*Material to process:*
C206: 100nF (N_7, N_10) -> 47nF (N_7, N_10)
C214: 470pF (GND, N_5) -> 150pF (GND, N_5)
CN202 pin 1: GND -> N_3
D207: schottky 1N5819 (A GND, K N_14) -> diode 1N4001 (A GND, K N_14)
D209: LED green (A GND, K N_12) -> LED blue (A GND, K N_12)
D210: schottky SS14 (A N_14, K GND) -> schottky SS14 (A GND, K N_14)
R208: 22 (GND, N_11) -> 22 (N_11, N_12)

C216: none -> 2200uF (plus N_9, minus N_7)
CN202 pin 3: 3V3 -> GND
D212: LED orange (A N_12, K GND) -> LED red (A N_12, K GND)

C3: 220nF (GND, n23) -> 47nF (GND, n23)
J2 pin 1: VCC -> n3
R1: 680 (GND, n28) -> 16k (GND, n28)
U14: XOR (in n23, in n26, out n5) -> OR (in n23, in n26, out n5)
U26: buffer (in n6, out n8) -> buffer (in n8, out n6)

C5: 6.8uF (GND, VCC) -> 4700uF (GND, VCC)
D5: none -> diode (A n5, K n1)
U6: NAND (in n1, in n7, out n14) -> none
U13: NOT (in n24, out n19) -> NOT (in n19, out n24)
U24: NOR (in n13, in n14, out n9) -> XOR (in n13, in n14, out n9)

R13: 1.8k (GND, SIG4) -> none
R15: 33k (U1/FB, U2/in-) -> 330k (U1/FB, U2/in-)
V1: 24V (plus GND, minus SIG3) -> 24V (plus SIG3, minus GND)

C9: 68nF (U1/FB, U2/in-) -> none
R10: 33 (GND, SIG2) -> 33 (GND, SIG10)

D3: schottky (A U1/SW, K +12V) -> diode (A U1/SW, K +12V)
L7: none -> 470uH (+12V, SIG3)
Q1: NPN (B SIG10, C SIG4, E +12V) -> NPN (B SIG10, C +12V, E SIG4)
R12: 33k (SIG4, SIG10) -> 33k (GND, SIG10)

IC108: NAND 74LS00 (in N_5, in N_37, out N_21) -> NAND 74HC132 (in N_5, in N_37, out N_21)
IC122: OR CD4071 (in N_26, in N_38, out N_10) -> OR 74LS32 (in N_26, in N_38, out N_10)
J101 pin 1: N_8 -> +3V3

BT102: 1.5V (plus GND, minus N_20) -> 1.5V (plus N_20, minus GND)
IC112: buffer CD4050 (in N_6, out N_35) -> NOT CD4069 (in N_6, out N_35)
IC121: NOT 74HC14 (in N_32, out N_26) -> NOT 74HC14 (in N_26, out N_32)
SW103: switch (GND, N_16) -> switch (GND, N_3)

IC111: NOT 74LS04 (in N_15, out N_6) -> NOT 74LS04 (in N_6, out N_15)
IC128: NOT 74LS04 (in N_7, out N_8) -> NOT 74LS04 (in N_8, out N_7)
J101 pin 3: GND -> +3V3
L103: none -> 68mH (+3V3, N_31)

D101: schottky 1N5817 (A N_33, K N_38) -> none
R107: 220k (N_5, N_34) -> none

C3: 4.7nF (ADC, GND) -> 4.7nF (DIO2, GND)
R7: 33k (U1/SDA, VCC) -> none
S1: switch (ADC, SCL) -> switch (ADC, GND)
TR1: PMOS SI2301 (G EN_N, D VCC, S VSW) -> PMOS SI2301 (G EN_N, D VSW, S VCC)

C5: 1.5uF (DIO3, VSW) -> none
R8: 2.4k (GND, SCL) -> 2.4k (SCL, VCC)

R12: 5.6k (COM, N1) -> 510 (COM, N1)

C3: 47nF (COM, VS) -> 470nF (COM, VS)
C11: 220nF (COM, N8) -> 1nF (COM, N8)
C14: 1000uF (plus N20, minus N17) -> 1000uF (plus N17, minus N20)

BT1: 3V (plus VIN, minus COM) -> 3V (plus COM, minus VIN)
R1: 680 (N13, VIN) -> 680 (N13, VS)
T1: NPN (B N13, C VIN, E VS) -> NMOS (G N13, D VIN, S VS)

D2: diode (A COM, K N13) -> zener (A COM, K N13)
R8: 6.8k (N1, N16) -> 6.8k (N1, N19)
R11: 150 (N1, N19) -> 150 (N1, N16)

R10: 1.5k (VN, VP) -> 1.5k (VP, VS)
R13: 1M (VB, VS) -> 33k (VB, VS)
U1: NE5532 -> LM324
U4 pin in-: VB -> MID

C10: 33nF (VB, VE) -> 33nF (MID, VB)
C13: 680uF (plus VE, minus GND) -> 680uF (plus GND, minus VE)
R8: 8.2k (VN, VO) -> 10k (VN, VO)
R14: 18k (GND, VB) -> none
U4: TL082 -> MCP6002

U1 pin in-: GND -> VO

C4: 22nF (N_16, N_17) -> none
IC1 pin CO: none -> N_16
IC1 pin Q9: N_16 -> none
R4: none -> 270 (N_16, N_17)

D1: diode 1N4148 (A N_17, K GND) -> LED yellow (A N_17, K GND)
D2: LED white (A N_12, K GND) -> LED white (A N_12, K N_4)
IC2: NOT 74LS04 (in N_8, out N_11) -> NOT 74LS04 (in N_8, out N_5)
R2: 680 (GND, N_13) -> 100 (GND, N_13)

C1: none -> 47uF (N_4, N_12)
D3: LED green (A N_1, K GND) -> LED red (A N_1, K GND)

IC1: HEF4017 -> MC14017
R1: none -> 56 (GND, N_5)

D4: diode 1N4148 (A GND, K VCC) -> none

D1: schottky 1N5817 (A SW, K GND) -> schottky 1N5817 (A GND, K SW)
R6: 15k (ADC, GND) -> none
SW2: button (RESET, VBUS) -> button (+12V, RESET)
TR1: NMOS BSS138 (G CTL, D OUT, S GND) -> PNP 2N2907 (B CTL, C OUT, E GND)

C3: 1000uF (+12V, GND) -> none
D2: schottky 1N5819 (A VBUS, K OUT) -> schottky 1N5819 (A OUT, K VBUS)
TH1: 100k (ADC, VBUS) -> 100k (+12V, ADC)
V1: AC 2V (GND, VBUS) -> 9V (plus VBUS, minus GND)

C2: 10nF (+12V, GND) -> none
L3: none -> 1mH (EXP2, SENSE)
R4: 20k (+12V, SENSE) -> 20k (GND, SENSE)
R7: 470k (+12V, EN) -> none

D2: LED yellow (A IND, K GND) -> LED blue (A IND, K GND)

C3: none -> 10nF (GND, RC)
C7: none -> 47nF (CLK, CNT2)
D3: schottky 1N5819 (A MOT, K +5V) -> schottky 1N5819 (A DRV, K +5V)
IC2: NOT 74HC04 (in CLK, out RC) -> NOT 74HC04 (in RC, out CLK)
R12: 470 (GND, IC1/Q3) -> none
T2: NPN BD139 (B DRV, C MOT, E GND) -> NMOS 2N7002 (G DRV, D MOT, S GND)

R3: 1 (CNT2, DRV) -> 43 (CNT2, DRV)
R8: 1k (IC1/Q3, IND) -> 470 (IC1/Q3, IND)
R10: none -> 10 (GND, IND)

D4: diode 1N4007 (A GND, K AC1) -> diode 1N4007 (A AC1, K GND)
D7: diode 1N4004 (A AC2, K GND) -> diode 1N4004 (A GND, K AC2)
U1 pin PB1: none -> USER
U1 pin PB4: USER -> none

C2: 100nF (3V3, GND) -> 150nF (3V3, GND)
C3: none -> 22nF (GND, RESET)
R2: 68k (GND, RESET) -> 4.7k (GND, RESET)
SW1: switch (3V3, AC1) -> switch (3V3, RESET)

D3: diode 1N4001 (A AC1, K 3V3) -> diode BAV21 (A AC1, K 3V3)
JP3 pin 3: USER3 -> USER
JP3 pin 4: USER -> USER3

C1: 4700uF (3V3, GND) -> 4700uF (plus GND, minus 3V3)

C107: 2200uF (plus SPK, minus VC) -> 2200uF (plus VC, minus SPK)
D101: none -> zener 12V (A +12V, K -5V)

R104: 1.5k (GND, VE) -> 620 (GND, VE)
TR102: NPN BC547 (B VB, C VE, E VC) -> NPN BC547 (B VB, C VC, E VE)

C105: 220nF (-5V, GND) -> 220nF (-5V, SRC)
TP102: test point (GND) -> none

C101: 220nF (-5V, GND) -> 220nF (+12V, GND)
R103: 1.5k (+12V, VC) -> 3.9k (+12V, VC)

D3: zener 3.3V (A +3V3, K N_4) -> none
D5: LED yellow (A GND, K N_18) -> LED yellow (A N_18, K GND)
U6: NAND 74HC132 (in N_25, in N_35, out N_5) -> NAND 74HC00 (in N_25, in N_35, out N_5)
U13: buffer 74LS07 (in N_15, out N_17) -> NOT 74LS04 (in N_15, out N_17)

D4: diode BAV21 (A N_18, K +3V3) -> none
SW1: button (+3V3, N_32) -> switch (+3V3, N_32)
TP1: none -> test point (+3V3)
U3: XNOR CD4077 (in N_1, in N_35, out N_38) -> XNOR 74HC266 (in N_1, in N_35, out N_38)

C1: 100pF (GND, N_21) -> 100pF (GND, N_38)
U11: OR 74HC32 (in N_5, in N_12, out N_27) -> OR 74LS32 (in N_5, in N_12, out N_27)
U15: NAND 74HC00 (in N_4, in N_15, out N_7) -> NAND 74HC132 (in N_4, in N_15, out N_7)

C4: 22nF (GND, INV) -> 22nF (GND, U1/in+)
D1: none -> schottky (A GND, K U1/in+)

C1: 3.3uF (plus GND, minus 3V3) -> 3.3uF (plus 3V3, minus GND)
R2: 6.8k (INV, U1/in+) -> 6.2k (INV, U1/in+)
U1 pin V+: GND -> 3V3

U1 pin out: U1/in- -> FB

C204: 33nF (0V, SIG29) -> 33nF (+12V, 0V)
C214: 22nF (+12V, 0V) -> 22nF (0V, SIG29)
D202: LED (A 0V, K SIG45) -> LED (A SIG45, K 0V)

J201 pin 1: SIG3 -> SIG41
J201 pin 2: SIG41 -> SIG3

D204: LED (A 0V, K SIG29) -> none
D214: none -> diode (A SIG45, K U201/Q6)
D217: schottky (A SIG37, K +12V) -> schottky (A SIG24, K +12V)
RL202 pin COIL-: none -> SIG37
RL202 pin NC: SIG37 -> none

*Try it:* Every line above that contains the word "button" should be reported.

*Reply:*
SW2: button (RESET, VBUS) -> button (+12V, RESET)
SW1: button (+3V3, N_32) -> switch (+3V3, N_32)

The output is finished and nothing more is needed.